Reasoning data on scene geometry
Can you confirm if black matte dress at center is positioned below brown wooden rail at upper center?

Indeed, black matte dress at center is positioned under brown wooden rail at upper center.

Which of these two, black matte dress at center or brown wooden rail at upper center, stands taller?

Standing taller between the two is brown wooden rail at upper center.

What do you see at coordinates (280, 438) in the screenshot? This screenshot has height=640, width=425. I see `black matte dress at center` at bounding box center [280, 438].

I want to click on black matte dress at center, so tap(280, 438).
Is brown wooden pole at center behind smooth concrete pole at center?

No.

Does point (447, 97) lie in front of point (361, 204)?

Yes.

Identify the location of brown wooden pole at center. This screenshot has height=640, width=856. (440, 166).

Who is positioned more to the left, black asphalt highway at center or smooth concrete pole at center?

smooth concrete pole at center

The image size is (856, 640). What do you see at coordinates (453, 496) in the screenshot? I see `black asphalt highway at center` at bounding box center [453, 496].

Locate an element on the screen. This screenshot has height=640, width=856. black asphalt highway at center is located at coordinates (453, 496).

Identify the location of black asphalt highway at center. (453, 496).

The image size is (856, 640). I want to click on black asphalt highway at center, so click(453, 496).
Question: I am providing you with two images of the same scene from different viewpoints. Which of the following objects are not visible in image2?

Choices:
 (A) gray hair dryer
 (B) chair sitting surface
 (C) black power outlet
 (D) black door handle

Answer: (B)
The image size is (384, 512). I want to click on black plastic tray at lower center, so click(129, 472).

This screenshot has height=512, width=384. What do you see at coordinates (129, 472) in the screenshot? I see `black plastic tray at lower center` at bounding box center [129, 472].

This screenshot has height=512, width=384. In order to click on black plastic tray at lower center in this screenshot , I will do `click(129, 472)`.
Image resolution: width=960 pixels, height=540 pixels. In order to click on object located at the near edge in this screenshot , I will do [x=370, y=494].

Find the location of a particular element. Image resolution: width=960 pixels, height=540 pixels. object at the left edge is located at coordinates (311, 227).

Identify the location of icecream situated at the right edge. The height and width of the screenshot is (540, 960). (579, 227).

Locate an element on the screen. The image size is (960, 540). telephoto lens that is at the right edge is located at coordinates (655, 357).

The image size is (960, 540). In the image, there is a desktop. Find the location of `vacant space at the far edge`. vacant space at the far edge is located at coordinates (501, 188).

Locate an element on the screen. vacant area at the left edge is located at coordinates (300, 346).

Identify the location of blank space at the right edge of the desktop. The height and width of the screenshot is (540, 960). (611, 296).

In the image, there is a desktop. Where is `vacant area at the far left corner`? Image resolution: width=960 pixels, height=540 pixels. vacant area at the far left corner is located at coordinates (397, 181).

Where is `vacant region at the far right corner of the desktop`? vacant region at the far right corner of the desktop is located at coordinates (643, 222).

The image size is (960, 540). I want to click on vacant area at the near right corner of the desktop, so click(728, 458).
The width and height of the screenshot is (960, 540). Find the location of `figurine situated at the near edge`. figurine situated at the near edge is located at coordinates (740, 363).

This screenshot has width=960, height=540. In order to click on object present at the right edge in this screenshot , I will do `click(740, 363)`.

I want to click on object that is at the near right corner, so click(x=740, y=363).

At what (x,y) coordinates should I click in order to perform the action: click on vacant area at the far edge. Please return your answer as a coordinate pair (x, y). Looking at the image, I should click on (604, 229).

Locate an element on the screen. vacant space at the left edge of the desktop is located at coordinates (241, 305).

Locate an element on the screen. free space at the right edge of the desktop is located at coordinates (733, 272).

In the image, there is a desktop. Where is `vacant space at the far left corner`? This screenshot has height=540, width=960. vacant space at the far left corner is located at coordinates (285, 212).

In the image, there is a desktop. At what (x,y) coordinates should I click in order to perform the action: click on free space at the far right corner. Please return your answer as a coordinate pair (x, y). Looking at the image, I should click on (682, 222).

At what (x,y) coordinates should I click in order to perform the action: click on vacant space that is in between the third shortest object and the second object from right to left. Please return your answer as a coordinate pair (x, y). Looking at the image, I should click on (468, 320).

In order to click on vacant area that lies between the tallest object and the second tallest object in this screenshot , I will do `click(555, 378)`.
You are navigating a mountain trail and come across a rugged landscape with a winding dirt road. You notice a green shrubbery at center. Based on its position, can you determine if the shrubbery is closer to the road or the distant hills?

### Requirement
Convert every line of the records above into a JSON list of strings, one string per line, skipping blank lines.

### The completed task
[
  "Can you confirm if black matte dress at center is positioned below brown wooden rail at upper center?",
  "Indeed, black matte dress at center is positioned under brown wooden rail at upper center.",
  "Which of these two, black matte dress at center or brown wooden rail at upper center, stands taller?",
  "Standing taller between the two is brown wooden rail at upper center.",
  "What do you see at coordinates (280, 438) in the screenshot? This screenshot has height=640, width=425. I see `black matte dress at center` at bounding box center [280, 438].",
  "I want to click on black matte dress at center, so tap(280, 438).",
  "Is brown wooden pole at center behind smooth concrete pole at center?",
  "No.",
  "Does point (447, 97) lie in front of point (361, 204)?",
  "Yes.",
  "Identify the location of brown wooden pole at center. This screenshot has height=640, width=856. (440, 166).",
  "Who is positioned more to the left, black asphalt highway at center or smooth concrete pole at center?",
  "smooth concrete pole at center",
  "The image size is (856, 640). What do you see at coordinates (453, 496) in the screenshot? I see `black asphalt highway at center` at bounding box center [453, 496].",
  "Locate an element on the screen. This screenshot has height=640, width=856. black asphalt highway at center is located at coordinates (453, 496).",
  "Identify the location of black asphalt highway at center. (453, 496).",
  "The image size is (856, 640). I want to click on black asphalt highway at center, so click(453, 496).",
  "Question: I am providing you with two images of the same scene from different viewpoints. Which of the following objects are not visible in image2?",
  "Choices:",
  " (A) gray hair dryer",
  " (B) chair sitting surface",
  " (C) black power outlet",
  " (D) black door handle",
  "Answer: (B)",
  "The image size is (384, 512). I want to click on black plastic tray at lower center, so click(129, 472).",
  "This screenshot has height=512, width=384. What do you see at coordinates (129, 472) in the screenshot? I see `black plastic tray at lower center` at bounding box center [129, 472].",
  "This screenshot has height=512, width=384. In order to click on black plastic tray at lower center in this screenshot , I will do `click(129, 472)`.",
  "Image resolution: width=960 pixels, height=540 pixels. In order to click on object located at the near edge in this screenshot , I will do [x=370, y=494].",
  "Find the location of a particular element. Image resolution: width=960 pixels, height=540 pixels. object at the left edge is located at coordinates (311, 227).",
  "Identify the location of icecream situated at the right edge. The height and width of the screenshot is (540, 960). (579, 227).",
  "Locate an element on the screen. The image size is (960, 540). telephoto lens that is at the right edge is located at coordinates (655, 357).",
  "The image size is (960, 540). In the image, there is a desktop. Find the location of `vacant space at the far edge`. vacant space at the far edge is located at coordinates (501, 188).",
  "Locate an element on the screen. vacant area at the left edge is located at coordinates (300, 346).",
  "Identify the location of blank space at the right edge of the desktop. The height and width of the screenshot is (540, 960). (611, 296).",
  "In the image, there is a desktop. Where is `vacant area at the far left corner`? Image resolution: width=960 pixels, height=540 pixels. vacant area at the far left corner is located at coordinates (397, 181).",
  "Where is `vacant region at the far right corner of the desktop`? vacant region at the far right corner of the desktop is located at coordinates (643, 222).",
  "The image size is (960, 540). I want to click on vacant area at the near right corner of the desktop, so click(728, 458).",
  "The width and height of the screenshot is (960, 540). Find the location of `figurine situated at the near edge`. figurine situated at the near edge is located at coordinates (740, 363).",
  "This screenshot has width=960, height=540. In order to click on object present at the right edge in this screenshot , I will do `click(740, 363)`.",
  "I want to click on object that is at the near right corner, so click(x=740, y=363).",
  "At what (x,y) coordinates should I click in order to perform the action: click on vacant area at the far edge. Please return your answer as a coordinate pair (x, y). Looking at the image, I should click on (604, 229).",
  "Locate an element on the screen. vacant space at the left edge of the desktop is located at coordinates (241, 305).",
  "Locate an element on the screen. free space at the right edge of the desktop is located at coordinates (733, 272).",
  "In the image, there is a desktop. Where is `vacant space at the far left corner`? This screenshot has height=540, width=960. vacant space at the far left corner is located at coordinates (285, 212).",
  "In the image, there is a desktop. At what (x,y) coordinates should I click in order to perform the action: click on free space at the far right corner. Please return your answer as a coordinate pair (x, y). Looking at the image, I should click on (682, 222).",
  "At what (x,y) coordinates should I click in order to perform the action: click on vacant space that is in between the third shortest object and the second object from right to left. Please return your answer as a coordinate pair (x, y). Looking at the image, I should click on (468, 320).",
  "In order to click on vacant area that lies between the tallest object and the second tallest object in this screenshot , I will do `click(555, 378)`.",
  "You are navigating a mountain trail and come across a rugged landscape with a winding dirt road. You notice a green shrubbery at center. Based on its position, can you determine if the shrubbery is closer to the road or the distant hills?"
]